[Recorded data Boundary: Start]

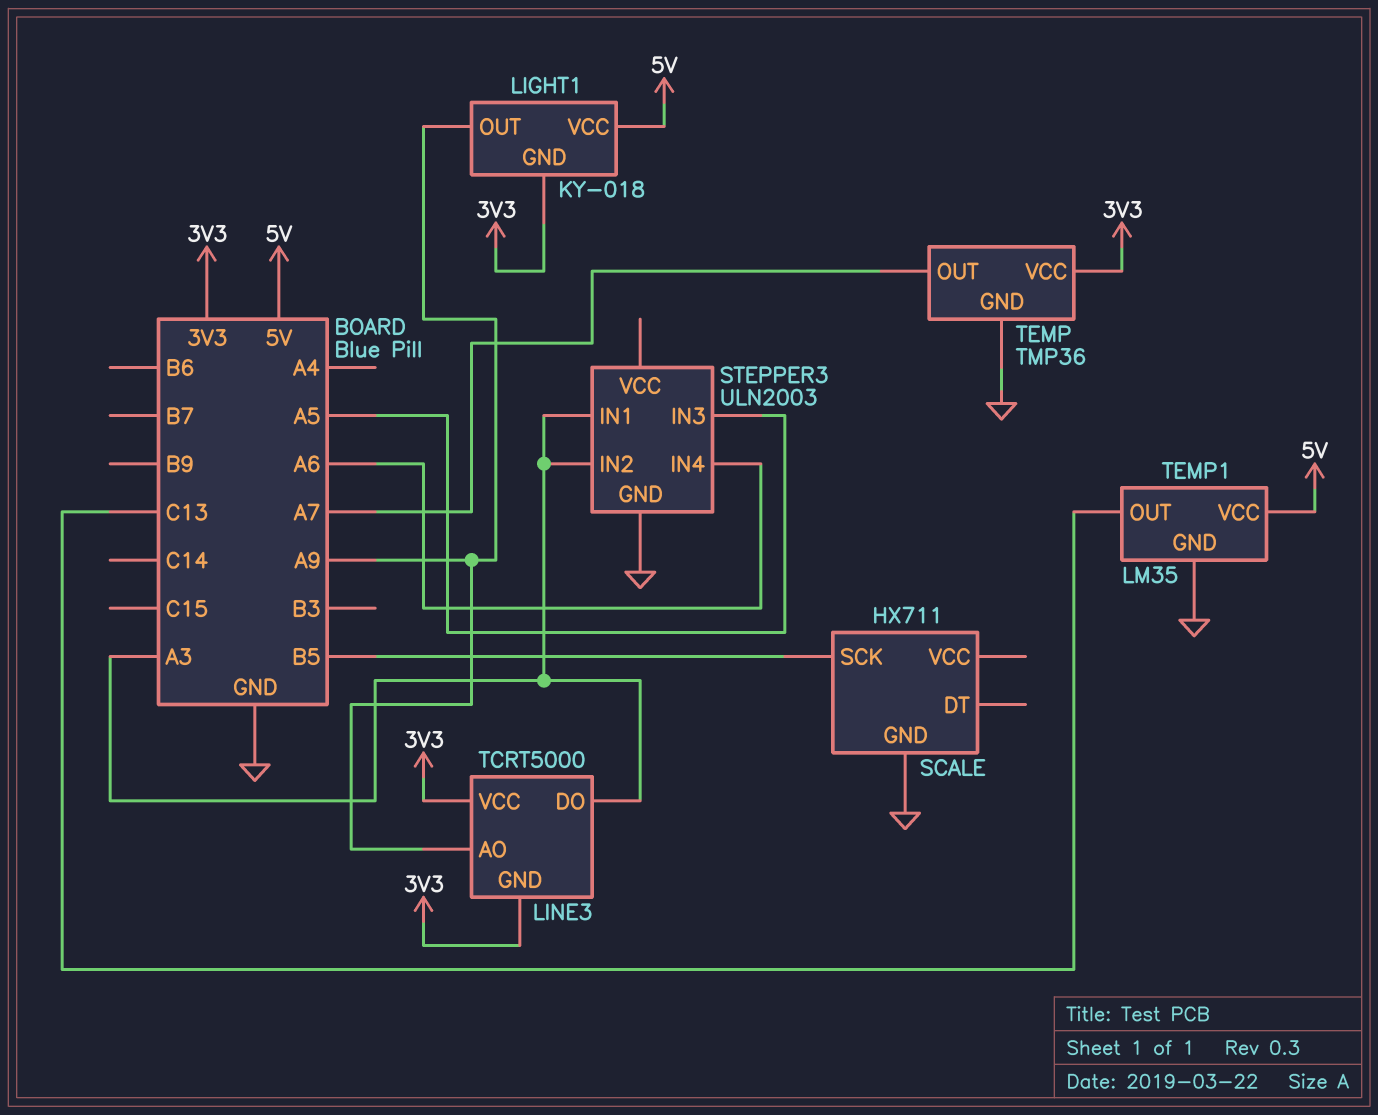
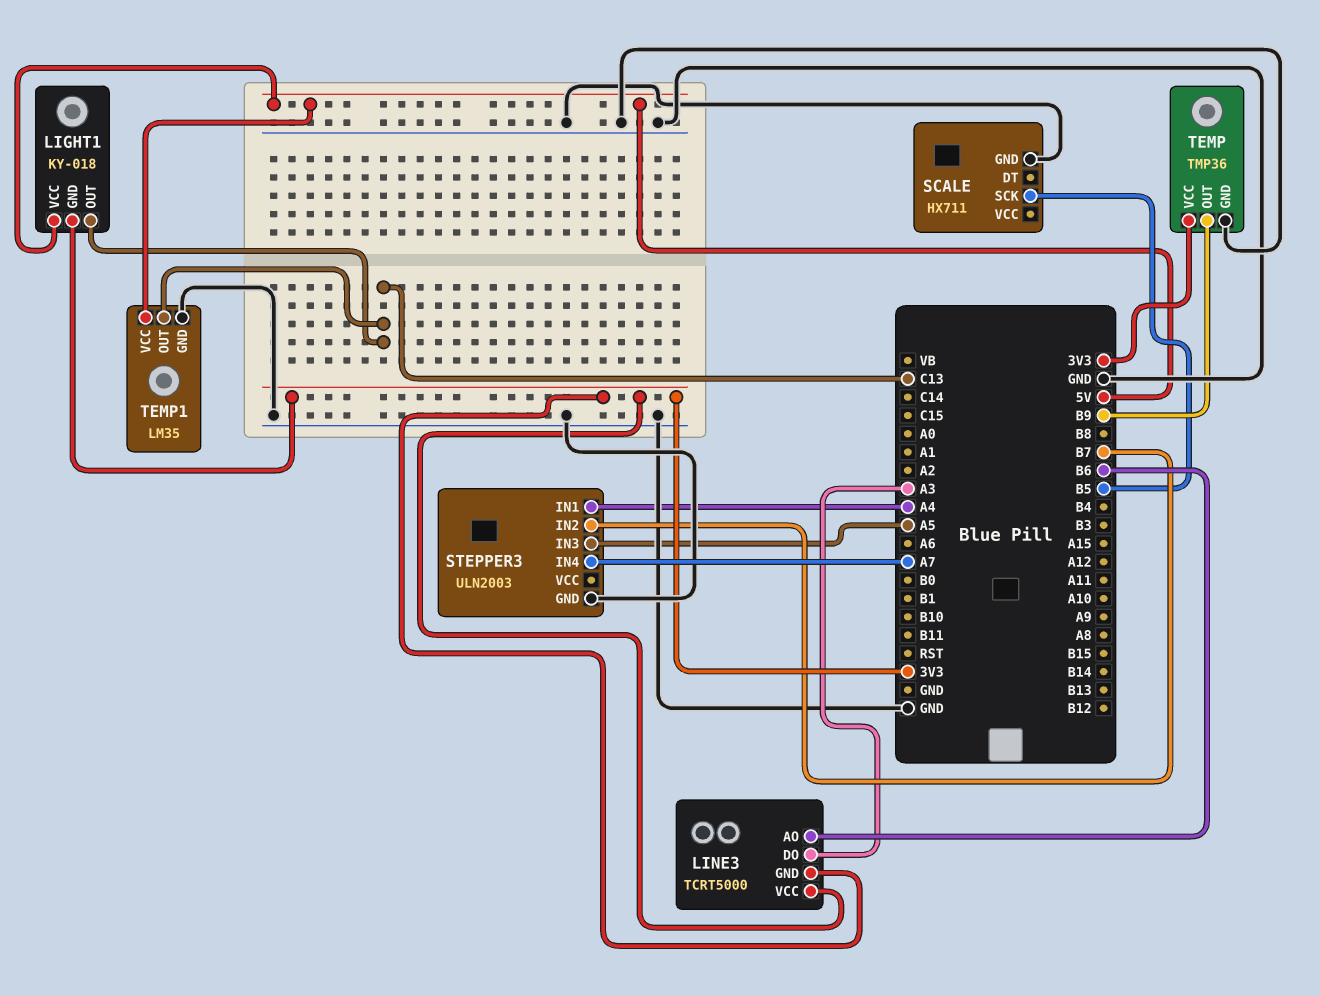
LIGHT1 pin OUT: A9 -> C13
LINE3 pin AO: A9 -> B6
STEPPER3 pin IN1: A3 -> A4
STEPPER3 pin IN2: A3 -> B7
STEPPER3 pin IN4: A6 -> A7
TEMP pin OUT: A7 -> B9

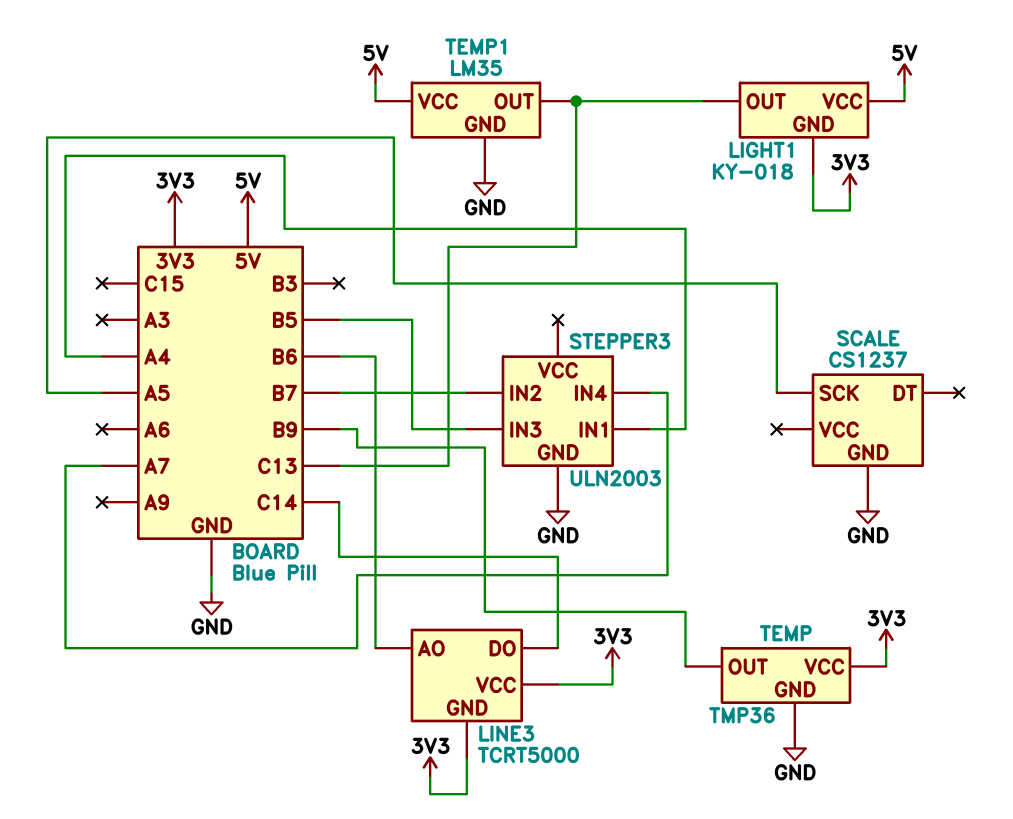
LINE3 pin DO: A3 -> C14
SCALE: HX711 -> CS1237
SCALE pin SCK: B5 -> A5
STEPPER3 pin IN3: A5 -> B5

[Recorded data Boundary: End]
[Recorded data Boundary: Start]

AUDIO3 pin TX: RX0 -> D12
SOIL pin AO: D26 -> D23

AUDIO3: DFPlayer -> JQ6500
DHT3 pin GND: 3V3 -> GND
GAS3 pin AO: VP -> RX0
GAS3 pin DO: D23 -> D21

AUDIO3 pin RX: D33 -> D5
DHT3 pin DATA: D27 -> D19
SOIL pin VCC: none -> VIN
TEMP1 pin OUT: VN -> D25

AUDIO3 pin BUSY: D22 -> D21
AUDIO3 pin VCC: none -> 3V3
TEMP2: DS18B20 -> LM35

[Recorded data Boundary: End]
[Recorded data Boundary: Start]

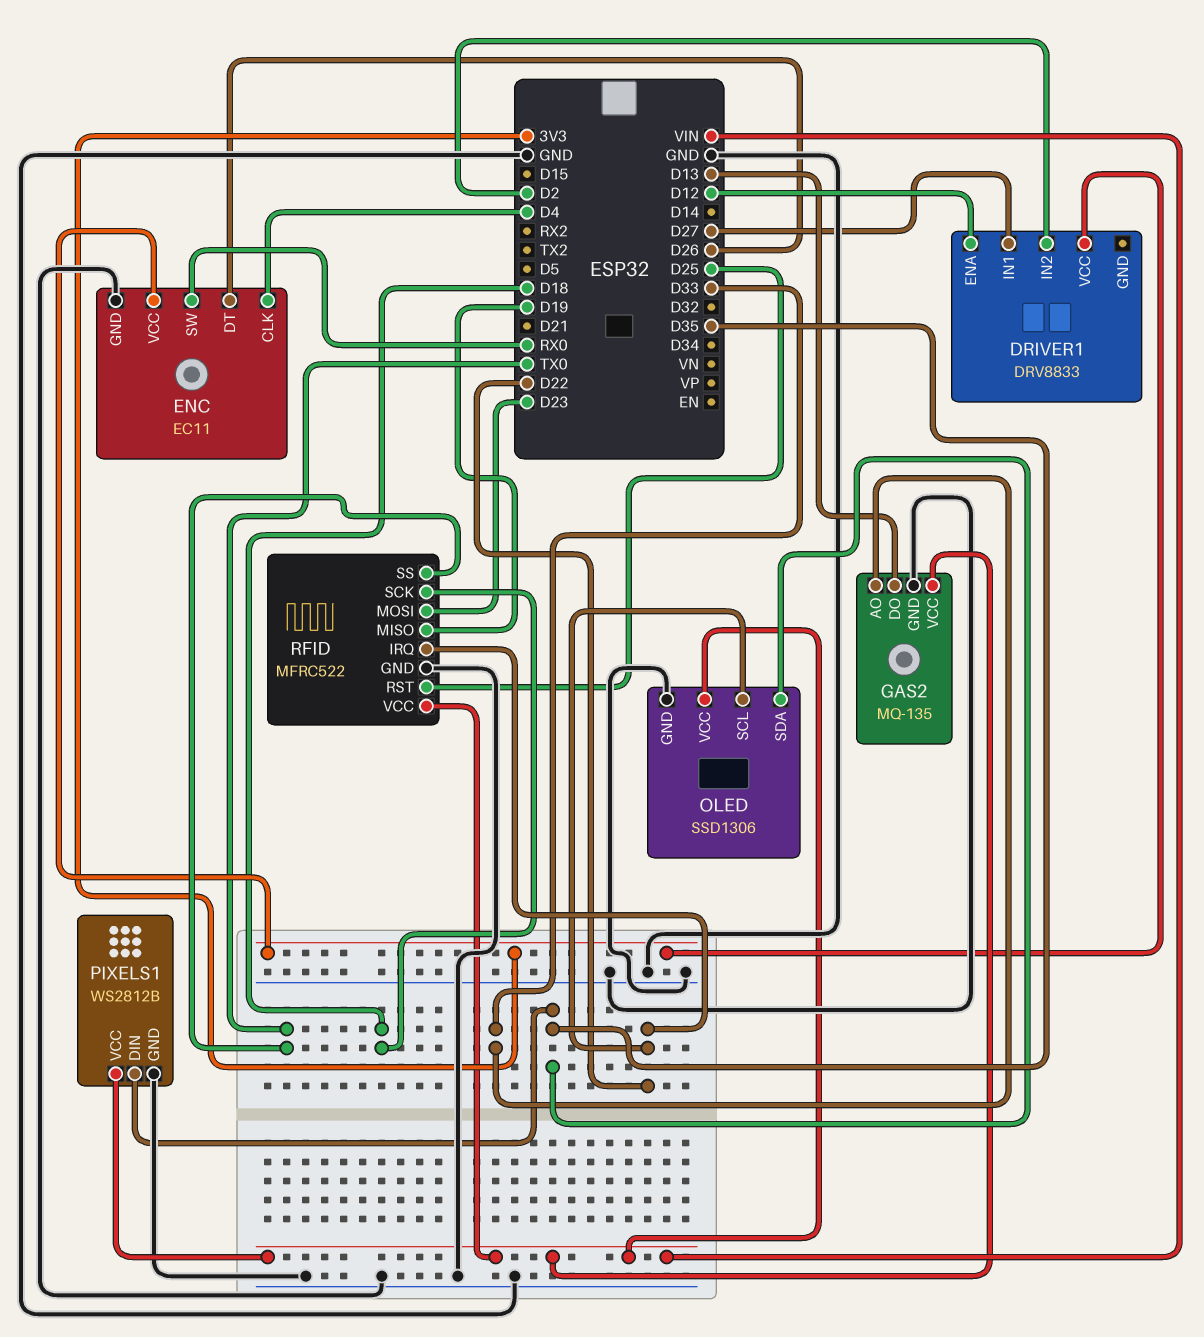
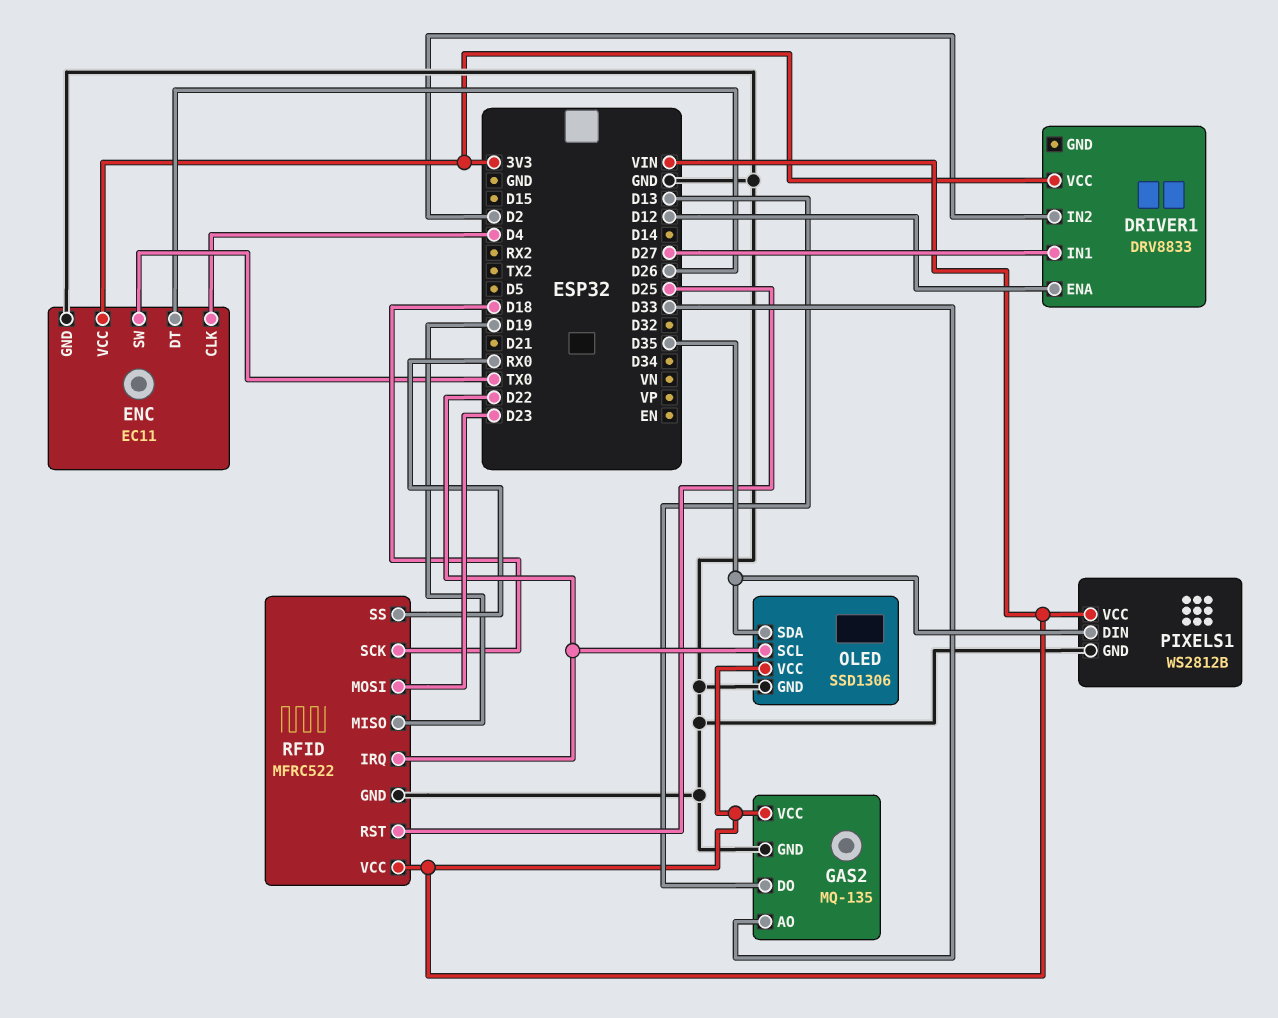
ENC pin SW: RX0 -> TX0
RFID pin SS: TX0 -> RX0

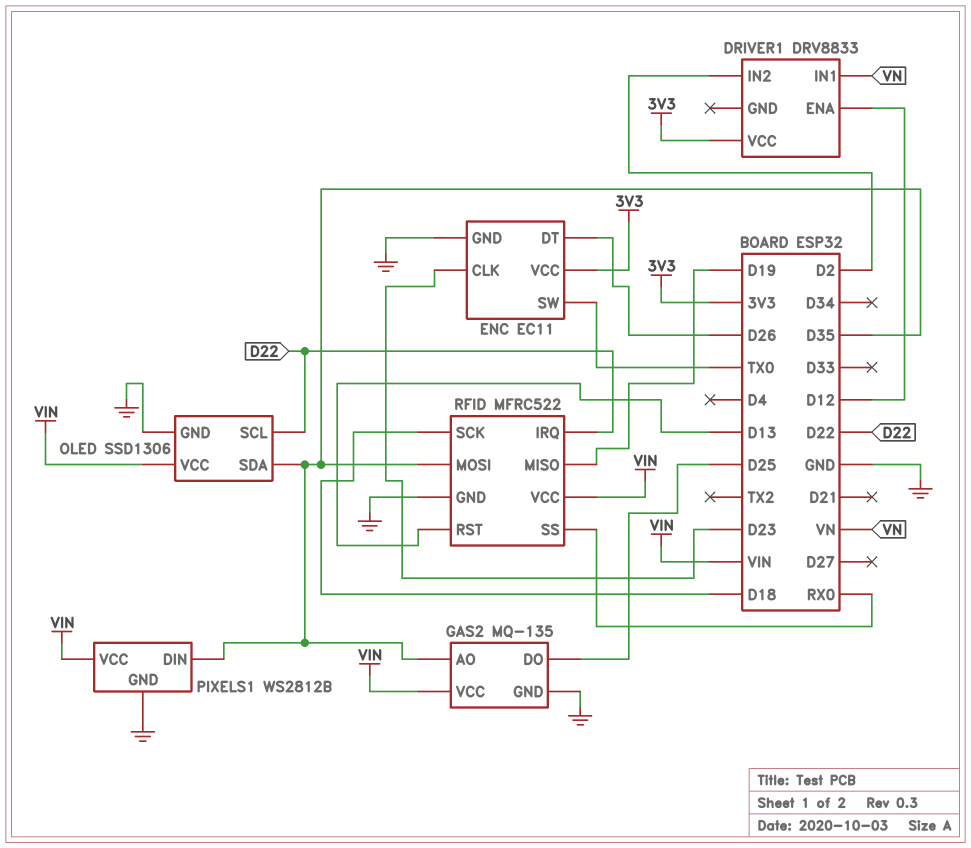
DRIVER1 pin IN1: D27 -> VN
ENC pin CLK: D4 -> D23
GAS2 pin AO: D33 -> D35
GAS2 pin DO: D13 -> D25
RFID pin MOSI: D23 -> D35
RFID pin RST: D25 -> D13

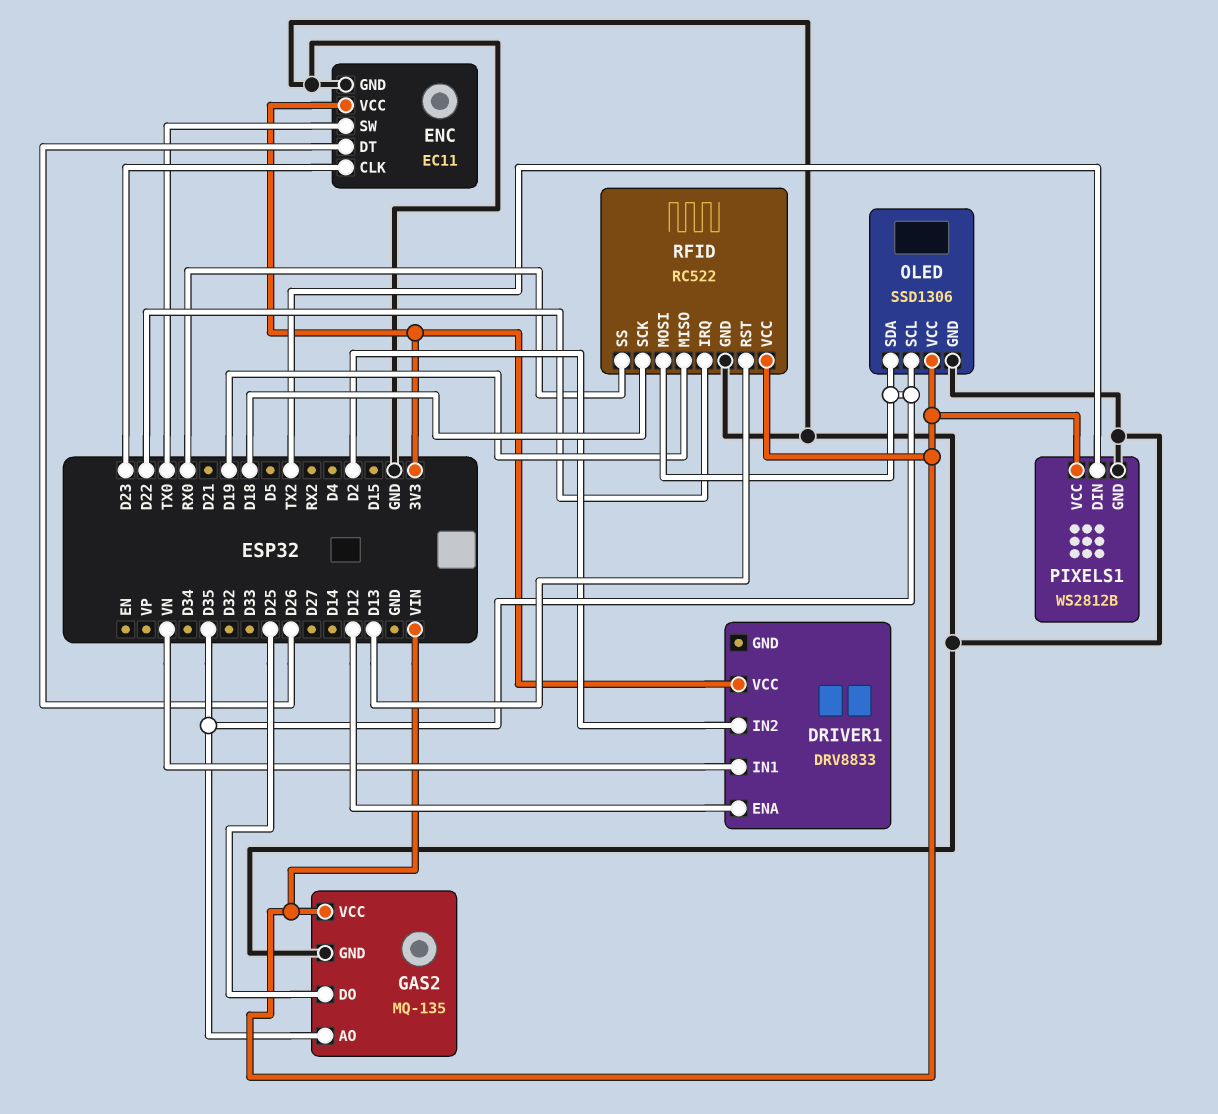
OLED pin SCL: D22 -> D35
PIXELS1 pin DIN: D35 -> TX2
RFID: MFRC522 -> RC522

[Recorded data Boundary: End]

What you are asked to do:
Output exactly the lines above that lie between the line with "STEPPER3 pin IN4: A6 -> A7" and the line with "STEPPER3 pin IN3: A5 -> B5", those two lines included, and no pictures.

Solution below:
STEPPER3 pin IN4: A6 -> A7
TEMP pin OUT: A7 -> B9

LINE3 pin DO: A3 -> C14
SCALE: HX711 -> CS1237
SCALE pin SCK: B5 -> A5
STEPPER3 pin IN3: A5 -> B5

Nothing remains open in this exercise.